EXERCISE PROMPT
Starting with the line containing "camera: 10 degrees right, 5 degrees up" and going on through the line containing "camera: 90 degrees left, 5 degrees down", return the lines of the data below exactly, and only those.
** RECORDS FOR PROCESSING follows **
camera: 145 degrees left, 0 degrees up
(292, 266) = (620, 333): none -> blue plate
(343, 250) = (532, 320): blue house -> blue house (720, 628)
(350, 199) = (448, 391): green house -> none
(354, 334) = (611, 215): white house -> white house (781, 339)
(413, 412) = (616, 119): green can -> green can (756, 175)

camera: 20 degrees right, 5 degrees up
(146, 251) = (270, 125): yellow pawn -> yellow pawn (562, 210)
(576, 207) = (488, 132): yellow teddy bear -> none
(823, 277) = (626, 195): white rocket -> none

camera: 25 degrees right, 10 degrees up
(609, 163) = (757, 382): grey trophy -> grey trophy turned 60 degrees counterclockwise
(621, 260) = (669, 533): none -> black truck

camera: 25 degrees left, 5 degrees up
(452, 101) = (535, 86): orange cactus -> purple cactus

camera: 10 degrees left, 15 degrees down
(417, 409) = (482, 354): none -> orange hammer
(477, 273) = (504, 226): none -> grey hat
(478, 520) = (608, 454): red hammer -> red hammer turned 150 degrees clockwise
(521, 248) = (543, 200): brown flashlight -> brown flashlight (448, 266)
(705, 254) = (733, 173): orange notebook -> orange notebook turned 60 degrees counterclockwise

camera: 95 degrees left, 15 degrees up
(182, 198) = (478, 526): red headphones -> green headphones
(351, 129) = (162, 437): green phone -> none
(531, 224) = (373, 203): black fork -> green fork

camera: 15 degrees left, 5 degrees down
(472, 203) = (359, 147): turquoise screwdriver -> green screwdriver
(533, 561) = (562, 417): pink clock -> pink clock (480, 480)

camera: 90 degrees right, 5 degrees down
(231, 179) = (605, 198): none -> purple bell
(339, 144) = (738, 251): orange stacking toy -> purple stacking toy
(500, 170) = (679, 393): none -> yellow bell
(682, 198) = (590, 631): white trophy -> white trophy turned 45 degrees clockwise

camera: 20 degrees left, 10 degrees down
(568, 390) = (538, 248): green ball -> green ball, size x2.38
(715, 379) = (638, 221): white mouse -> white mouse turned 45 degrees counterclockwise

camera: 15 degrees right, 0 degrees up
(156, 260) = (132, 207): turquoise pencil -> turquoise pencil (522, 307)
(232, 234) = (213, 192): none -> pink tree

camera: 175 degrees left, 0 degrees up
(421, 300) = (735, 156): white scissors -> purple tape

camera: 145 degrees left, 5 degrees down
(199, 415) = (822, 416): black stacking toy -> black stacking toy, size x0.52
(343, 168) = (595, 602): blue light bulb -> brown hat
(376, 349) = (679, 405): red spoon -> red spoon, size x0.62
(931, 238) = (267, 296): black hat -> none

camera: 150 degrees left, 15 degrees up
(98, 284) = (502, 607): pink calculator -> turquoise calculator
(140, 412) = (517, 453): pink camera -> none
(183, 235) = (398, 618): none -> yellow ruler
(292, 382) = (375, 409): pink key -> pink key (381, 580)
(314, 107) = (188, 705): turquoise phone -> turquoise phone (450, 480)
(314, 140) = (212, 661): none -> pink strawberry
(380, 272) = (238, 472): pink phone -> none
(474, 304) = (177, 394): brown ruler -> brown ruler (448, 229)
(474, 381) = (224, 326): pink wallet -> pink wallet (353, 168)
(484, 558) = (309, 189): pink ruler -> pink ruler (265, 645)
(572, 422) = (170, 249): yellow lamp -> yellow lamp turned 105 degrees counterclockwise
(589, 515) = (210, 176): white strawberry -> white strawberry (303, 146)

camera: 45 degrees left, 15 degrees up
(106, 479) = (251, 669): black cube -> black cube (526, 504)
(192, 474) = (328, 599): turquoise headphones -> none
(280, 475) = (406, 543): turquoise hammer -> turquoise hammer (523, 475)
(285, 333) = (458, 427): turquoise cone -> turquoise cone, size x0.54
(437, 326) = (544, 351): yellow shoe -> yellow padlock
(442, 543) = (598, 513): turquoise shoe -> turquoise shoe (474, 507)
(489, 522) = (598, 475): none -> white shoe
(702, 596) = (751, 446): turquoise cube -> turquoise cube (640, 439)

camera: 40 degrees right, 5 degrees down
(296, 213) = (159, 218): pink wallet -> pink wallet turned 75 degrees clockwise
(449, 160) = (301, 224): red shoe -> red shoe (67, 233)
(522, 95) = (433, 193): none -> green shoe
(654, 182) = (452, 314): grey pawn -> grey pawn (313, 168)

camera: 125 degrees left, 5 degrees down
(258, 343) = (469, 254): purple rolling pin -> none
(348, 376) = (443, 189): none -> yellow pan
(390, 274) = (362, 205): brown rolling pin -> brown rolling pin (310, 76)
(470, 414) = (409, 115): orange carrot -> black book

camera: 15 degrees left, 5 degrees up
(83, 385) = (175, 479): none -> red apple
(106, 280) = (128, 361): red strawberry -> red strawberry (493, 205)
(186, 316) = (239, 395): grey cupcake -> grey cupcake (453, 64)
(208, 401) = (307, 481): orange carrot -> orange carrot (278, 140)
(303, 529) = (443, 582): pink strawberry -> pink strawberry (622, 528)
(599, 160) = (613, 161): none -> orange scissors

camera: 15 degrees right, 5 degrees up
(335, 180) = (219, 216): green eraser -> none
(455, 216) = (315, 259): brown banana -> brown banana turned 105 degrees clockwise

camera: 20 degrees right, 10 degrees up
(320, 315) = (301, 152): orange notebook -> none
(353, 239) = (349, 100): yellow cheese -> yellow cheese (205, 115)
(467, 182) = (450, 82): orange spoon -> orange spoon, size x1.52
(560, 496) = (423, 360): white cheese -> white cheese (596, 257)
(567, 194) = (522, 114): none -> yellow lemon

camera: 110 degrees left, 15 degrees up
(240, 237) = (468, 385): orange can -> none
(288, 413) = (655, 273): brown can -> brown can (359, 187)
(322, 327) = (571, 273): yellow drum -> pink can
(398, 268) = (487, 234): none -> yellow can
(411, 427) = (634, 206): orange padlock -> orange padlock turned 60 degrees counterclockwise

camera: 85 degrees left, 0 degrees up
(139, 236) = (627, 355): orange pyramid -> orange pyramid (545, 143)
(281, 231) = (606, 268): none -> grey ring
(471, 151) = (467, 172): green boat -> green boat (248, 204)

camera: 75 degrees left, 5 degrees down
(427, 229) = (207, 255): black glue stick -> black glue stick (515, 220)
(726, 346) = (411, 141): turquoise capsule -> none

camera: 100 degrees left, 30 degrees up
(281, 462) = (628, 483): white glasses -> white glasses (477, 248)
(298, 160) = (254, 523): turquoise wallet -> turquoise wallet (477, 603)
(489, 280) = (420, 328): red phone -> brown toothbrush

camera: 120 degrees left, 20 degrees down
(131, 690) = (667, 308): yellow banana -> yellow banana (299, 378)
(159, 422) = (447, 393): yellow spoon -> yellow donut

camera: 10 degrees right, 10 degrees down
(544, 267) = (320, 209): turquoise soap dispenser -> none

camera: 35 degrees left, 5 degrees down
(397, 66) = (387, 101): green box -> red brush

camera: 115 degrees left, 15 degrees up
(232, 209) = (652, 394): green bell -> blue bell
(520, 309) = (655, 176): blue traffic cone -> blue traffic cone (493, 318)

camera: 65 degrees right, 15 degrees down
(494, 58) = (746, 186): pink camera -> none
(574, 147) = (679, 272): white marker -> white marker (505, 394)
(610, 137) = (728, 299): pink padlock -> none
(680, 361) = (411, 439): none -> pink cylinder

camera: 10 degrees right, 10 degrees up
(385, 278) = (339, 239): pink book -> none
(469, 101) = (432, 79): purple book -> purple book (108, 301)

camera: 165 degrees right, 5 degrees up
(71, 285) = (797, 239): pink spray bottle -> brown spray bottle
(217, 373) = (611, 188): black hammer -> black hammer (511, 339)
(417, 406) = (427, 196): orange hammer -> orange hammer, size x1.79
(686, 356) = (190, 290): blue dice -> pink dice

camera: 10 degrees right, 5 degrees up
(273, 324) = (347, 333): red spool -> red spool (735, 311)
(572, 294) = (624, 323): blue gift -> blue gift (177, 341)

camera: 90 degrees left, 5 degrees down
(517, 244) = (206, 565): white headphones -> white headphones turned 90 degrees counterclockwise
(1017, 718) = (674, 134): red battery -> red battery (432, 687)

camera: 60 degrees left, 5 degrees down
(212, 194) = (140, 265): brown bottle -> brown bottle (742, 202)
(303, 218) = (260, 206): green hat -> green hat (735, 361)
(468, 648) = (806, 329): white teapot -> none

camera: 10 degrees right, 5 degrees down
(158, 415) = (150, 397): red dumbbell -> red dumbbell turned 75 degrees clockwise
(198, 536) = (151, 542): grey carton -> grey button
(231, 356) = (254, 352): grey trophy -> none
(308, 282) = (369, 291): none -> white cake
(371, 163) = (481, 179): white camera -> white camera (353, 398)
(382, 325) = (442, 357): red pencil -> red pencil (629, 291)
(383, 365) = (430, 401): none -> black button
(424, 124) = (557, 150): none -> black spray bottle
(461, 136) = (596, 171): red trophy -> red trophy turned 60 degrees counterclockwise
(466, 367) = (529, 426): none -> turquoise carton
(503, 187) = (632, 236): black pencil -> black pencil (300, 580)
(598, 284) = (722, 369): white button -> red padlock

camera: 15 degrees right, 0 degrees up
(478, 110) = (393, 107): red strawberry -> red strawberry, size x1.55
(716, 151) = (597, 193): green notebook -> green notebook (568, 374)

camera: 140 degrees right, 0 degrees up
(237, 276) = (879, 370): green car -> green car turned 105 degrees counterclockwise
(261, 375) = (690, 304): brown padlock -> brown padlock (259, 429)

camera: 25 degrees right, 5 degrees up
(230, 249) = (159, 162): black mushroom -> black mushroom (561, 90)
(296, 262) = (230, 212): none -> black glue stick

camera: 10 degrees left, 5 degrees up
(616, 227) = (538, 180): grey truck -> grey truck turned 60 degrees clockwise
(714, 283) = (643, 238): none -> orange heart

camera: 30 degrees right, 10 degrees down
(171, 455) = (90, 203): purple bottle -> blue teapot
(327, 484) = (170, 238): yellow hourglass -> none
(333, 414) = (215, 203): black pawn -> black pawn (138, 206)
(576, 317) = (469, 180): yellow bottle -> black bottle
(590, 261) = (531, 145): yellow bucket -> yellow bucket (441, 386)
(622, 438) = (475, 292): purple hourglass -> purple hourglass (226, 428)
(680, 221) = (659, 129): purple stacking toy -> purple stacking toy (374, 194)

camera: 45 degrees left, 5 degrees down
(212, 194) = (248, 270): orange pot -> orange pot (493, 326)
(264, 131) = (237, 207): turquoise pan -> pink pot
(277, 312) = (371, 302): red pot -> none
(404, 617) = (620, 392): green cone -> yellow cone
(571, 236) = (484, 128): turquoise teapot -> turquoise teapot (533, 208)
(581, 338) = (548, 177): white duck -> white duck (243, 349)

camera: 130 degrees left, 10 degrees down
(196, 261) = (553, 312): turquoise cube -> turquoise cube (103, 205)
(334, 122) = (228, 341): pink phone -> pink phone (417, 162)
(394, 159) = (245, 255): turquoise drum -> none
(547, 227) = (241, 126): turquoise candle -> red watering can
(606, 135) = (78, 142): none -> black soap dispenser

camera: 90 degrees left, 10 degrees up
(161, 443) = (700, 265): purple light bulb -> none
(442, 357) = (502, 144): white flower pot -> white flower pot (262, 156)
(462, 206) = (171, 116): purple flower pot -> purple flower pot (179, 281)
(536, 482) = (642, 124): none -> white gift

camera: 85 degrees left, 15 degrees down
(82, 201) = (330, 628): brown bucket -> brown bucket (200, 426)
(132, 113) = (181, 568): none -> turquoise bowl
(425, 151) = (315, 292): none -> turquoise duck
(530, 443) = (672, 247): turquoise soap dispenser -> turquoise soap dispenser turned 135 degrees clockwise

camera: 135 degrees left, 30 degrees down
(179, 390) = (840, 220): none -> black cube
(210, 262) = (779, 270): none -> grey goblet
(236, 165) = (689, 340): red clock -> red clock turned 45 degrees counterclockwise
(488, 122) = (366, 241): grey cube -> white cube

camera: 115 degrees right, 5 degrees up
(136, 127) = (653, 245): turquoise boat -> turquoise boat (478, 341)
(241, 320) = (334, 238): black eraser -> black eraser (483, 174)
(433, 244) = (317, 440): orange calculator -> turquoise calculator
** End of RECORDS FOR PROCESSING **
OUTPUT OF THE EXERCISE
camera: 10 degrees right, 5 degrees up
(273, 324) = (347, 333): red spool -> red spool (735, 311)
(572, 294) = (624, 323): blue gift -> blue gift (177, 341)

camera: 90 degrees left, 5 degrees down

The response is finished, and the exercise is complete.